▶ Task goal: What you write must match, character for character, the lines from the one with "45 degrees clockwise" down to the one with "236 674 312" in the listing below, minus its pictures.

▶ Available data:
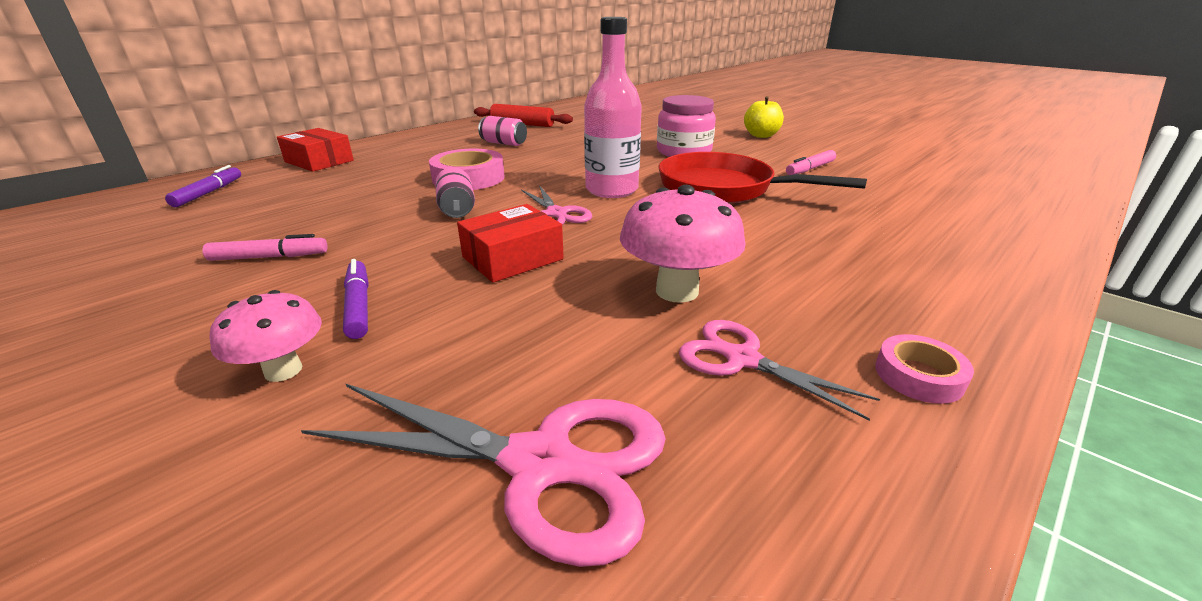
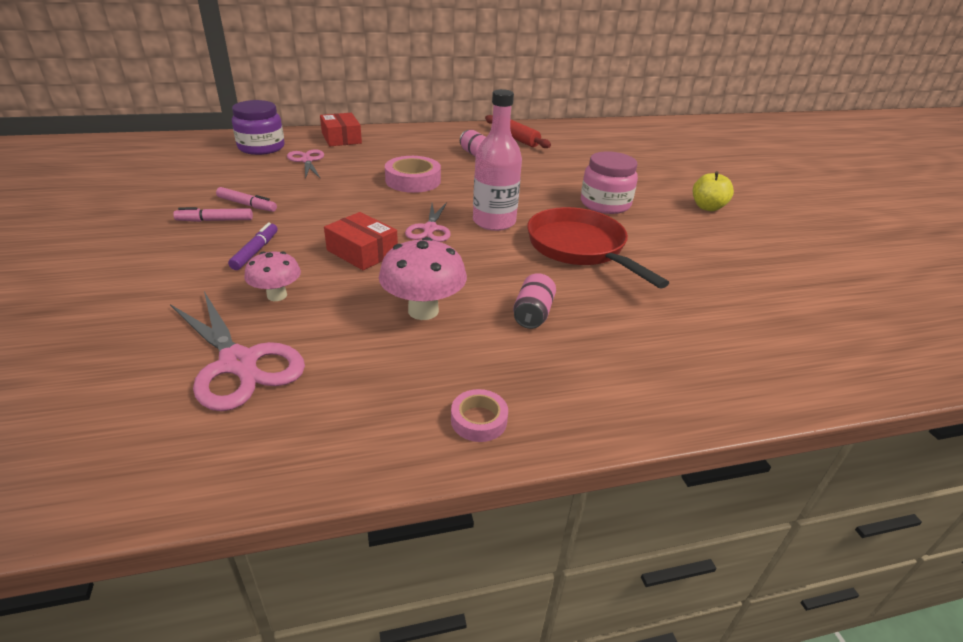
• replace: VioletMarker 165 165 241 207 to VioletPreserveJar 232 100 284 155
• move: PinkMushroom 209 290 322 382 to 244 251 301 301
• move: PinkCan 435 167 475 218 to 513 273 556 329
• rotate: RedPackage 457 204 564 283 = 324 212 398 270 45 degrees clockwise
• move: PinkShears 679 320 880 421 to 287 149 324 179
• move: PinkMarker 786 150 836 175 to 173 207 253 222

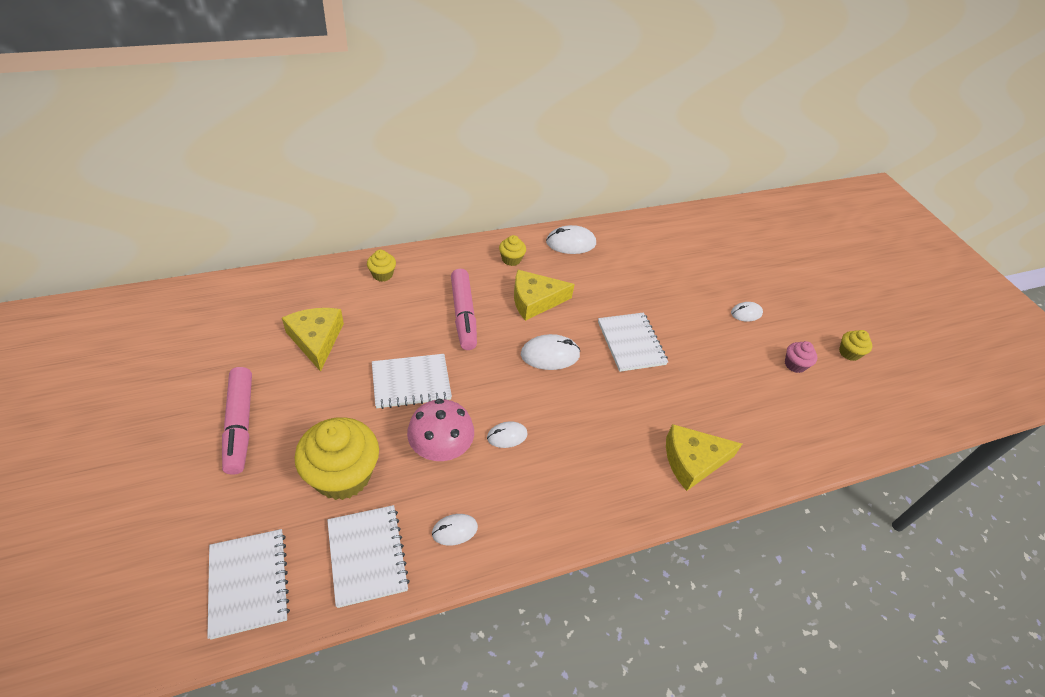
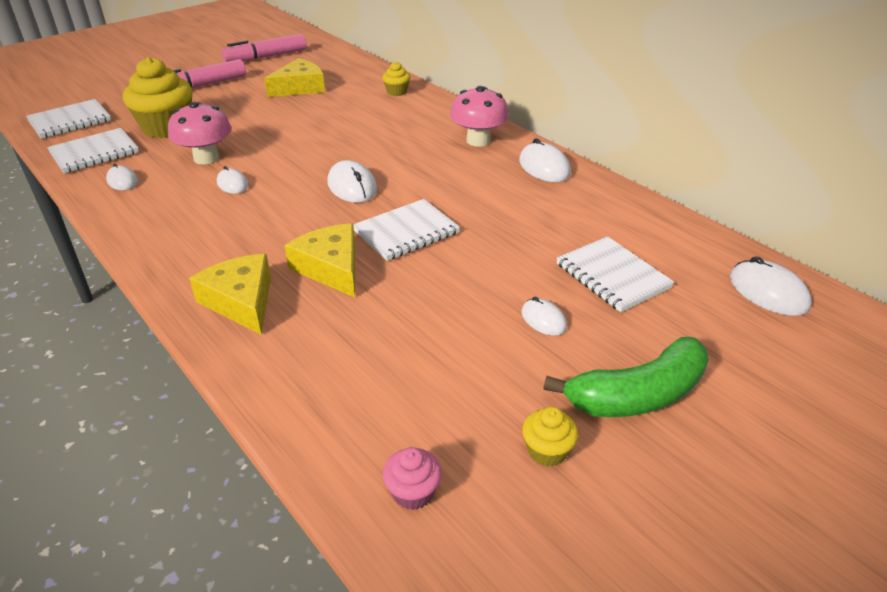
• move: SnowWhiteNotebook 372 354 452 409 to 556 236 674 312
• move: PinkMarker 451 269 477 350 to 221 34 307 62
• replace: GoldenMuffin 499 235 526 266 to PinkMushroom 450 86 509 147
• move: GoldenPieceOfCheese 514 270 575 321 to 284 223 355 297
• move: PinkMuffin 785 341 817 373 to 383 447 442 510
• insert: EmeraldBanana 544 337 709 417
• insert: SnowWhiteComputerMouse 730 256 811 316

▶ Completed task:
• rotate: RedPackage 457 204 564 283 = 324 212 398 270 45 degrees clockwise
• move: PinkShears 679 320 880 421 to 287 149 324 179
• move: PinkMarker 786 150 836 175 to 173 207 253 222

• move: SnowWhiteNotebook 372 354 452 409 to 556 236 674 312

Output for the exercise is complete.